(DATA FOR ANALYSIS begins)

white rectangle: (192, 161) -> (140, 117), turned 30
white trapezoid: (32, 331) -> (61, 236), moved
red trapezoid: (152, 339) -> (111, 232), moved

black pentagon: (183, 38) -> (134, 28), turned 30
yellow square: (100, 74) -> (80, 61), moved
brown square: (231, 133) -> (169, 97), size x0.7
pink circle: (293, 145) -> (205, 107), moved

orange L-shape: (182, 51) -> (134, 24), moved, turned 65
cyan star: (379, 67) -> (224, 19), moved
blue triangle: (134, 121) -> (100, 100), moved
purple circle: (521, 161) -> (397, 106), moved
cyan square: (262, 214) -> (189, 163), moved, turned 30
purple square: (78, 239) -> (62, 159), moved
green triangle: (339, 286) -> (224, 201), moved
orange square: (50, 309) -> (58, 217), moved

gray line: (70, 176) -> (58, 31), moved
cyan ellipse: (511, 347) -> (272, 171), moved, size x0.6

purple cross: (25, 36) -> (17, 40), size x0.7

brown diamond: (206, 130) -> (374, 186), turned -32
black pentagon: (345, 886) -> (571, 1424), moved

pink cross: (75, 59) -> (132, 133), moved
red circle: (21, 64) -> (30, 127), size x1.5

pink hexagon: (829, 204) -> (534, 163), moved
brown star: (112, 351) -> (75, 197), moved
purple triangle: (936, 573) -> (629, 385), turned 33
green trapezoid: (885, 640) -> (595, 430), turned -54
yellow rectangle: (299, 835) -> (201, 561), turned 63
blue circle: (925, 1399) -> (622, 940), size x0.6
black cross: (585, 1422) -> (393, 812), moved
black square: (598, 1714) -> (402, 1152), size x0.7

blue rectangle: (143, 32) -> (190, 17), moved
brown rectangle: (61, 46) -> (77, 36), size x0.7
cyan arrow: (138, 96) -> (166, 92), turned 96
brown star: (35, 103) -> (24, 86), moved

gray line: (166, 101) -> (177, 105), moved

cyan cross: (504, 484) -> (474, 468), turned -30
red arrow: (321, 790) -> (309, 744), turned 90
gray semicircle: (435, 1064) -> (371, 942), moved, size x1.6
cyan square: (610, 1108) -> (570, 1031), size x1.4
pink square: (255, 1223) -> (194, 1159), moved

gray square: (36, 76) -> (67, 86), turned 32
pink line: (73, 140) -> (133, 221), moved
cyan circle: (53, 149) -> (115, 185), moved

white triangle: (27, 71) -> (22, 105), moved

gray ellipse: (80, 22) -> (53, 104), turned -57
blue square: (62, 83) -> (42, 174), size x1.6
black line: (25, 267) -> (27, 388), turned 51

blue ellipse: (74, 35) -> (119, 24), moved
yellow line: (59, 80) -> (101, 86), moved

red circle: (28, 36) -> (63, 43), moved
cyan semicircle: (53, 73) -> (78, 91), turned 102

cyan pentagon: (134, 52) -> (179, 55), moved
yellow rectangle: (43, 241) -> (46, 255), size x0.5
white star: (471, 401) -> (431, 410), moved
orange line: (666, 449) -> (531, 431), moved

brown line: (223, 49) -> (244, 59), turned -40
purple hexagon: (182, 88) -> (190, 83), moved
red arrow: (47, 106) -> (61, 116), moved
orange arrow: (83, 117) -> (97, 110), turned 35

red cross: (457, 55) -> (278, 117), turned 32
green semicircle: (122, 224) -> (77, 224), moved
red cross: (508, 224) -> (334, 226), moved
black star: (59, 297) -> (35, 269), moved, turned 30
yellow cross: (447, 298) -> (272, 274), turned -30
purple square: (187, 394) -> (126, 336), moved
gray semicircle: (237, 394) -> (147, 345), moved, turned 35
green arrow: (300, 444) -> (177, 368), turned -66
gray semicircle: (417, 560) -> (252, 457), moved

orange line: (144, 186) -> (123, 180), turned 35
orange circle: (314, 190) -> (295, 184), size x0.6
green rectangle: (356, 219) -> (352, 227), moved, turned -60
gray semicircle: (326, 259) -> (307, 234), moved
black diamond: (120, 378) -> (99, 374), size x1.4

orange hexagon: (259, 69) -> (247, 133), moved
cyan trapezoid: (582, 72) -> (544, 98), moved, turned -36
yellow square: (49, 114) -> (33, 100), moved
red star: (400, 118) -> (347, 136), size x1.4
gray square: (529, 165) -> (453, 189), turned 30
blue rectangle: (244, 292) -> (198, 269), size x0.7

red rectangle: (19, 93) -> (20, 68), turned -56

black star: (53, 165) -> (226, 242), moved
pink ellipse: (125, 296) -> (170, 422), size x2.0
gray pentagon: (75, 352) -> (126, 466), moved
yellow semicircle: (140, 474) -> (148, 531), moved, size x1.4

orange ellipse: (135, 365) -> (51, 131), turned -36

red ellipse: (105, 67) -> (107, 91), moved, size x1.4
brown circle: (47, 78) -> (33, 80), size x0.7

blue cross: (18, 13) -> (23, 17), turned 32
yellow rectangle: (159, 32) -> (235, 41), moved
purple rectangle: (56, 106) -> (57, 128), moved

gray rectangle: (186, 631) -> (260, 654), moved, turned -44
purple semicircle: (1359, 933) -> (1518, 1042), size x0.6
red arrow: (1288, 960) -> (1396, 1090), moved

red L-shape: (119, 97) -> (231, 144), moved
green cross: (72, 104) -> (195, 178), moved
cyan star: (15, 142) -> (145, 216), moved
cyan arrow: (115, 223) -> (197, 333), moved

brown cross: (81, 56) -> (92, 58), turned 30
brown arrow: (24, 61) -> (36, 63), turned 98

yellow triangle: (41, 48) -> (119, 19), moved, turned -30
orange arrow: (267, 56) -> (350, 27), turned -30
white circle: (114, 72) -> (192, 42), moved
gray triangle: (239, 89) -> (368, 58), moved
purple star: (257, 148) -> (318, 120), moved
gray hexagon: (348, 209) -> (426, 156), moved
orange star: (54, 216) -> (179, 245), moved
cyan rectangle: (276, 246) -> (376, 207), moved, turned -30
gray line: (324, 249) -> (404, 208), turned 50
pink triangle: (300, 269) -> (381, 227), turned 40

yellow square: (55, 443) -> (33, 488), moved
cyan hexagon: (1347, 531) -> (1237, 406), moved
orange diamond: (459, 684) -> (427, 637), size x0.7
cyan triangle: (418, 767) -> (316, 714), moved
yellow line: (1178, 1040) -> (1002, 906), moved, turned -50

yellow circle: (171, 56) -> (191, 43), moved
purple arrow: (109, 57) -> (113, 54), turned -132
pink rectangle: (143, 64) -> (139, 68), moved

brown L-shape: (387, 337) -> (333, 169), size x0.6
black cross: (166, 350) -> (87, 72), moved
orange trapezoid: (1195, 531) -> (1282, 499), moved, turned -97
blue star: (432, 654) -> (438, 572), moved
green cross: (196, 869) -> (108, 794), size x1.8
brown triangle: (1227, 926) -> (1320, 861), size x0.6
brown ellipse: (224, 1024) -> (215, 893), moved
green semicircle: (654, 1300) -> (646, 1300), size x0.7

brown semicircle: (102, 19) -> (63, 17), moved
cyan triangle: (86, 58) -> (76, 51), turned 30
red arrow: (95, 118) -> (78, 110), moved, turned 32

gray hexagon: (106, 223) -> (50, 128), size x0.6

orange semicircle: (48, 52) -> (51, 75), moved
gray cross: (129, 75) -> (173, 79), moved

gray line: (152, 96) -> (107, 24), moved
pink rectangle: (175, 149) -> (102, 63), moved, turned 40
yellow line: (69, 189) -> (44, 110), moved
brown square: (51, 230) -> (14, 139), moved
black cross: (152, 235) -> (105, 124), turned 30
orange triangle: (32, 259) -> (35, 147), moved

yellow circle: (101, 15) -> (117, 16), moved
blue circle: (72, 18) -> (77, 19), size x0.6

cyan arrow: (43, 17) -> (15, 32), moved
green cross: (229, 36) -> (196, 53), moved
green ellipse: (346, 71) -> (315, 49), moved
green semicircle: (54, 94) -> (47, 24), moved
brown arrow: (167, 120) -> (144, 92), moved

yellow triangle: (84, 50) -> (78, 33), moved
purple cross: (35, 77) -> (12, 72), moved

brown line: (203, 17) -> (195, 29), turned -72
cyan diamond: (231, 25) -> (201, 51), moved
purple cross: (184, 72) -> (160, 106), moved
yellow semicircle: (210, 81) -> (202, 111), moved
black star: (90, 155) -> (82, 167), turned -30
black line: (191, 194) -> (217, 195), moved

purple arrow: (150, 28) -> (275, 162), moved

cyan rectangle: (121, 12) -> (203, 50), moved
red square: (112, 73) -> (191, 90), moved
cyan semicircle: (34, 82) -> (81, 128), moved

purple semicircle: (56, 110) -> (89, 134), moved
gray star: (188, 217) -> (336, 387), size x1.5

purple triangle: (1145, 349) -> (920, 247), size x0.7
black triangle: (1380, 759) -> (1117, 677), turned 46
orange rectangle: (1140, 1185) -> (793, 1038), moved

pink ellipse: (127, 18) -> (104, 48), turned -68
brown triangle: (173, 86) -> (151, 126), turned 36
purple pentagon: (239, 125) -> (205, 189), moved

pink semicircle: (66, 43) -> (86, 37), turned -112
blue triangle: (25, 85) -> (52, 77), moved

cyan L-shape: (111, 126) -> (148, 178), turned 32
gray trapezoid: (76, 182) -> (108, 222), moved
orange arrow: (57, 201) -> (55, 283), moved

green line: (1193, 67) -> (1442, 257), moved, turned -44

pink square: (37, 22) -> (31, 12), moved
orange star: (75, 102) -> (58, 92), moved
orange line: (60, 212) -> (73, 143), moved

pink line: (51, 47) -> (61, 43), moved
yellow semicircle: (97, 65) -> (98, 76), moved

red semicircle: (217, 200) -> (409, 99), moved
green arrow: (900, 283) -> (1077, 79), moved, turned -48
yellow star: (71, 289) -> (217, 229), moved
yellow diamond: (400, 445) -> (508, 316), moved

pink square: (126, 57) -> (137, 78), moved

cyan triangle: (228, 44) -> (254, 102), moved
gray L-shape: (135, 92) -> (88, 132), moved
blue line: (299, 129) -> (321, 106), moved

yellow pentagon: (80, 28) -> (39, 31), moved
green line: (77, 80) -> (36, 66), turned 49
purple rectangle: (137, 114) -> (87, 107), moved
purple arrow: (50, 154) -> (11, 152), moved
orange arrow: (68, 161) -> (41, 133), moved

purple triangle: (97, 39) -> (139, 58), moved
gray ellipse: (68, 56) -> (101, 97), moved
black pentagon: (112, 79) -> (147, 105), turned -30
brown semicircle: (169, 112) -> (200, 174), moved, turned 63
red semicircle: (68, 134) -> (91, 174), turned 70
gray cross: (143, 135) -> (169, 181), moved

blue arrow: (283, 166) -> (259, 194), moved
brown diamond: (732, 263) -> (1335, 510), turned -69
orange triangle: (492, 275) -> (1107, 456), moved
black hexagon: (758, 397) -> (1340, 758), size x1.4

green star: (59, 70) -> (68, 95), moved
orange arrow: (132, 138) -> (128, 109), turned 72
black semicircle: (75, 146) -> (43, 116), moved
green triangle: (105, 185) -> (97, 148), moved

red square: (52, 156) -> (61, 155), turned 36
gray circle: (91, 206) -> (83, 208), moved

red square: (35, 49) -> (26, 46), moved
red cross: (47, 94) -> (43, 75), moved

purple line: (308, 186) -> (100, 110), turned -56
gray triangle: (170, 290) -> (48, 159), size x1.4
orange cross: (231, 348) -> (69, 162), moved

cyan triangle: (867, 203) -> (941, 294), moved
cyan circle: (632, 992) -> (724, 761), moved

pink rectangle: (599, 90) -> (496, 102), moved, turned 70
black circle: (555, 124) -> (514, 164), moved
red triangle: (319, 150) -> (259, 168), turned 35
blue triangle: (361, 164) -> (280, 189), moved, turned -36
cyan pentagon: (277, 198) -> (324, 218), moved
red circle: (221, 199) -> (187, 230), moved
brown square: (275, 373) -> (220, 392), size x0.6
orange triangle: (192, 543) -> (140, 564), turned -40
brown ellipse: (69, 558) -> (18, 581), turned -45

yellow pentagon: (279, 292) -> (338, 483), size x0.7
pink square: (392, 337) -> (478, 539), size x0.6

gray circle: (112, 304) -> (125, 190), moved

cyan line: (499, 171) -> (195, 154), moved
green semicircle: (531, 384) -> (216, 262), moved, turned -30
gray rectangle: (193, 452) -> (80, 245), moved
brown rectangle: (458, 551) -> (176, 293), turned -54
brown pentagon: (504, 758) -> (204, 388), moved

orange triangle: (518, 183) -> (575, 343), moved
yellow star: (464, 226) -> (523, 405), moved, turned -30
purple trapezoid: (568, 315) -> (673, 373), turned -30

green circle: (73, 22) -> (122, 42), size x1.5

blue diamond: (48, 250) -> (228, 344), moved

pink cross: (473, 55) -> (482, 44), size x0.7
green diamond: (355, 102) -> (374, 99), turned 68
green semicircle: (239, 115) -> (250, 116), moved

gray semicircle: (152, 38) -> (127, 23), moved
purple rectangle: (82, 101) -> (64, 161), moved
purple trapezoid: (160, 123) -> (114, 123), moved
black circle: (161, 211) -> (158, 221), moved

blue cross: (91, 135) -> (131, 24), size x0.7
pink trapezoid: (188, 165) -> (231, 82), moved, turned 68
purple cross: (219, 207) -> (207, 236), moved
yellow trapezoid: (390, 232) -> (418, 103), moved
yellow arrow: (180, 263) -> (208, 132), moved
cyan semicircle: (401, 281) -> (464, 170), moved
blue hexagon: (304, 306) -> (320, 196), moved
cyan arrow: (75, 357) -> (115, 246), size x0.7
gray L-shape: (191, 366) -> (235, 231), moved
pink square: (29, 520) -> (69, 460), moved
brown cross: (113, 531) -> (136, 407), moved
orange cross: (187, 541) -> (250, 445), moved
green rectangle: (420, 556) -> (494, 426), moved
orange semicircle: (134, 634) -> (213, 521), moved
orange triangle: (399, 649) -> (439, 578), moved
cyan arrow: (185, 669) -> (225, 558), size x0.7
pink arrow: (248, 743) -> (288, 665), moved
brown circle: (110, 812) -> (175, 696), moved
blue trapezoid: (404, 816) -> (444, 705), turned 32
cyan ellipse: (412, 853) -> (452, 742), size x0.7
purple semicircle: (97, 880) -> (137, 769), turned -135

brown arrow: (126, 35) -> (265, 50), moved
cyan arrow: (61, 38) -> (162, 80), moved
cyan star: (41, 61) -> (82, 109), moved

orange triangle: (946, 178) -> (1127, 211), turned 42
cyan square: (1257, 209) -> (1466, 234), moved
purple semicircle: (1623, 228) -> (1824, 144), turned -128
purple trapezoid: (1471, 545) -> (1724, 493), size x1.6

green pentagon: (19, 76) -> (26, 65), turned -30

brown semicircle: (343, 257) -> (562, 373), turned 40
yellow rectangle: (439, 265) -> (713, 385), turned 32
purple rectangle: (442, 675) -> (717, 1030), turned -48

(DATA FOR ANALYSIS ends)

(WHAT YOU NEED TO DO) The listing above holds a line with "pink rectangle: (599, 90)" and a line with "orange triangle: (192, 543)". Print the stretch from the first through the second, exactly and alone.

(SOLUTION)
pink rectangle: (599, 90) -> (496, 102), moved, turned 70
black circle: (555, 124) -> (514, 164), moved
red triangle: (319, 150) -> (259, 168), turned 35
blue triangle: (361, 164) -> (280, 189), moved, turned -36
cyan pentagon: (277, 198) -> (324, 218), moved
red circle: (221, 199) -> (187, 230), moved
brown square: (275, 373) -> (220, 392), size x0.6
orange triangle: (192, 543) -> (140, 564), turned -40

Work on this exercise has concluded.